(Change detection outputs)
━━━━━━━━━━

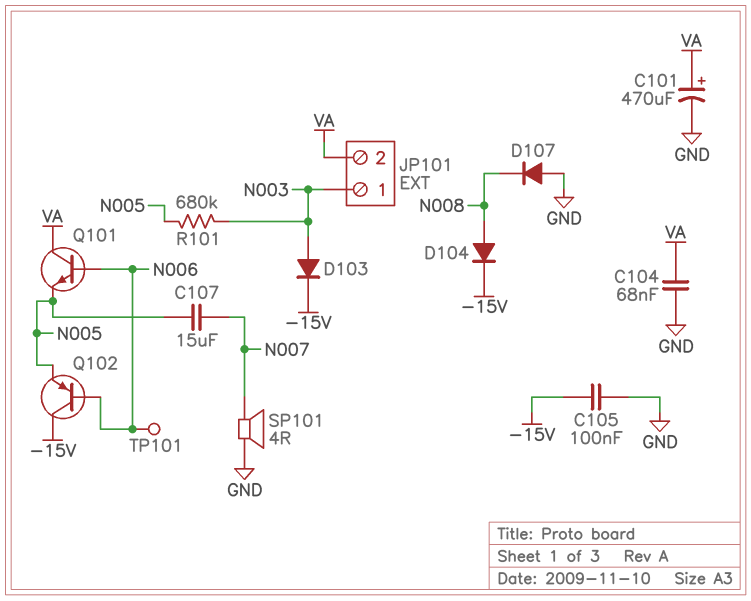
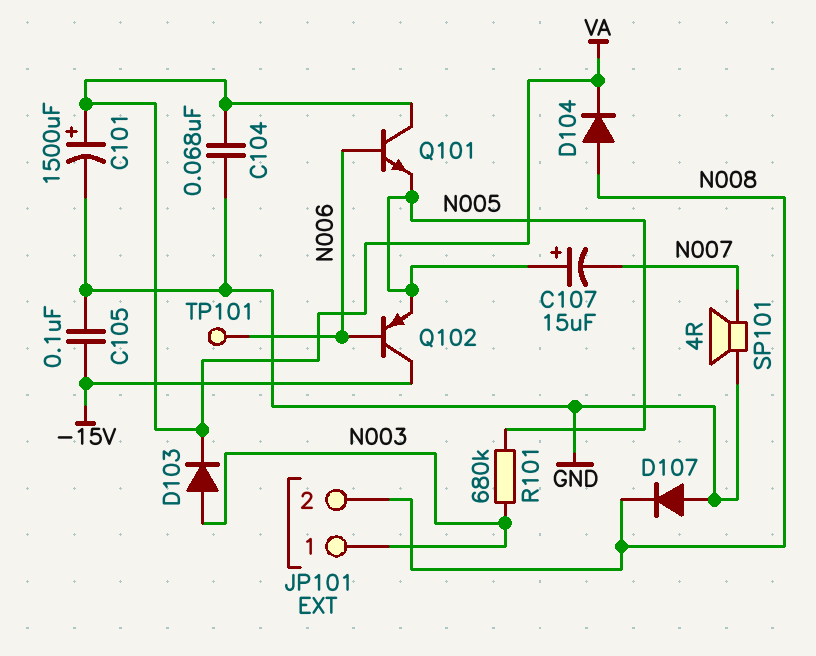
C101: 470uF (plus VA, minus GND) -> 1500uF (plus VA, minus GND)
C107: 15uF (N005, N007) -> 15uF (plus N005, minus N007)
D103: diode (A N003, K -15V) -> diode (A N003, K VA)
D104: diode (A N008, K -15V) -> diode (A N008, K VA)
JP101 pin 2: VA -> N008

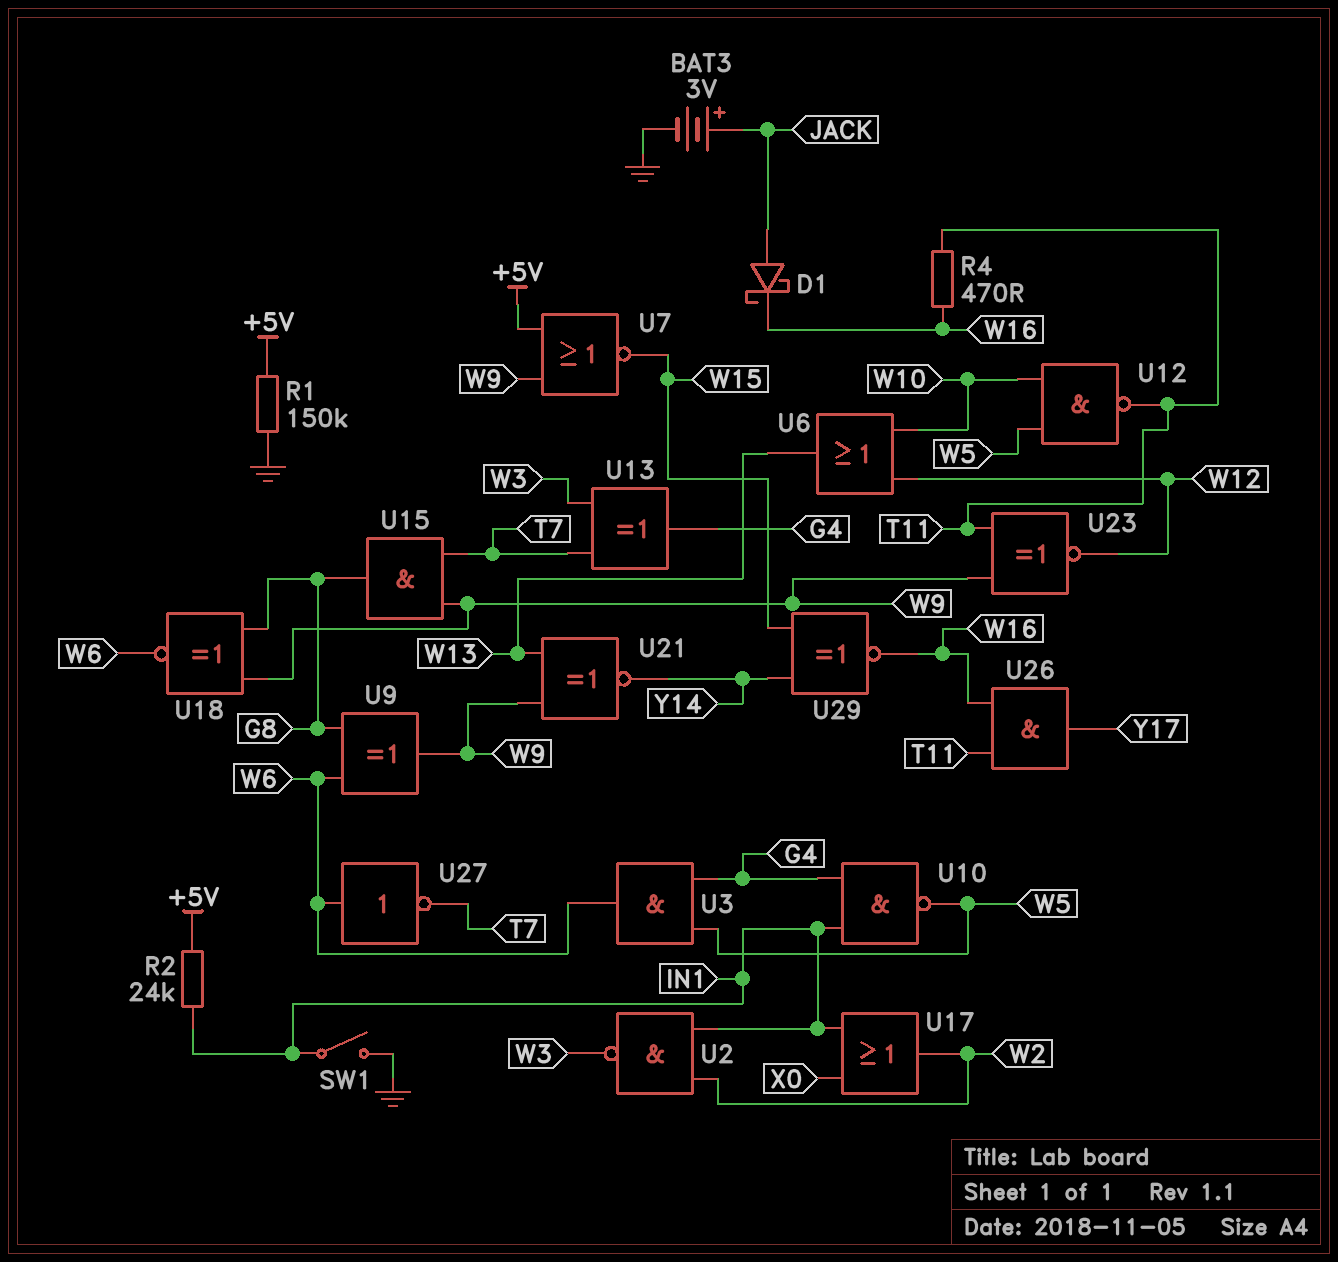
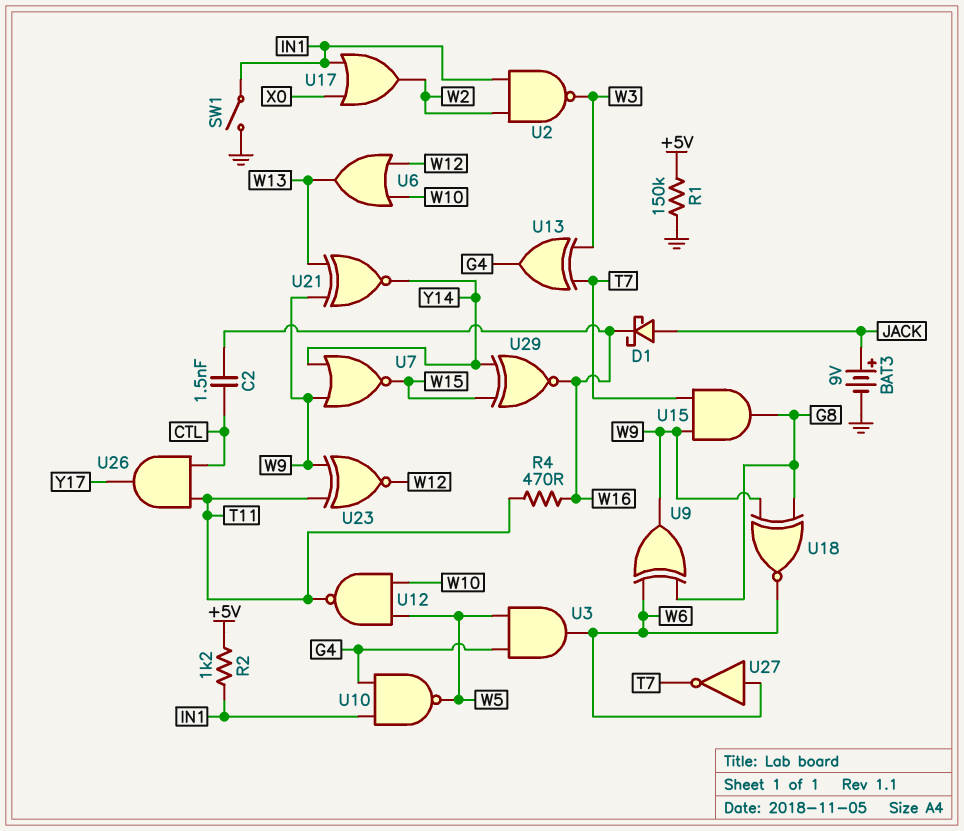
BAT3: 3V (plus JACK, minus GND) -> 9V (plus JACK, minus GND)
C2: none -> 1.5nF (CTL, W16)
R2: 24k (+5V, IN1) -> 1.2k (+5V, IN1)
U7: NOR (in +5V, in W9, out W15) -> NOR (in W9, in Y14, out W15)
U26: AND (in T11, in W16, out Y17) -> AND (in CTL, in T11, out Y17)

━━━━━━━━━━

▶ **Problem to work on**:
The answer must be an exact copy of the lines from the one containing "D103: diode (A" through the last line of the records, with no pictures included.

▶ **Result of the task**:
D103: diode (A N003, K -15V) -> diode (A N003, K VA)
D104: diode (A N008, K -15V) -> diode (A N008, K VA)
JP101 pin 2: VA -> N008

BAT3: 3V (plus JACK, minus GND) -> 9V (plus JACK, minus GND)
C2: none -> 1.5nF (CTL, W16)
R2: 24k (+5V, IN1) -> 1.2k (+5V, IN1)
U7: NOR (in +5V, in W9, out W15) -> NOR (in W9, in Y14, out W15)
U26: AND (in T11, in W16, out Y17) -> AND (in CTL, in T11, out Y17)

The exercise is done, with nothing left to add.